[Dataset content]:
▼
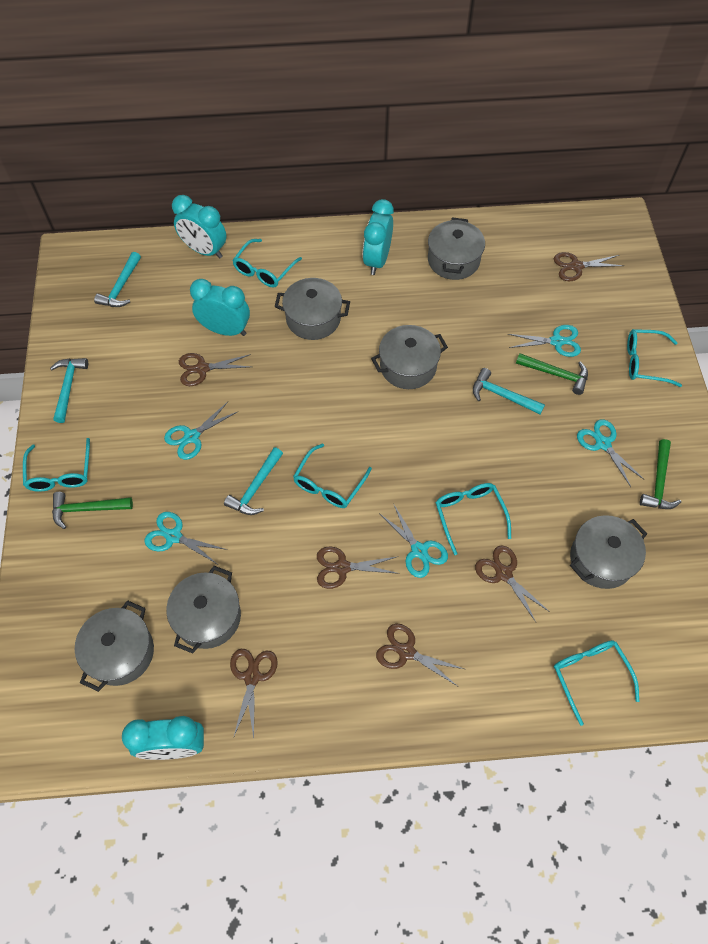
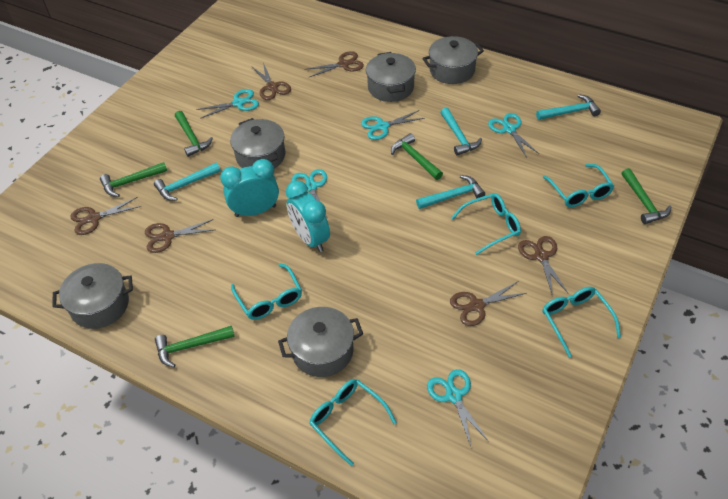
green hammer: 3 -> 5
grey pot: 6 -> 5
turquoise clock: 4 -> 2
turquoise glasses: 6 -> 5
▲
[Exercise]: Set down each line from the line containing "grey pot: 6 -> 5" through the final line of the data, exactly and with nothing added.

[Completed exercise]:
grey pot: 6 -> 5
turquoise clock: 4 -> 2
turquoise glasses: 6 -> 5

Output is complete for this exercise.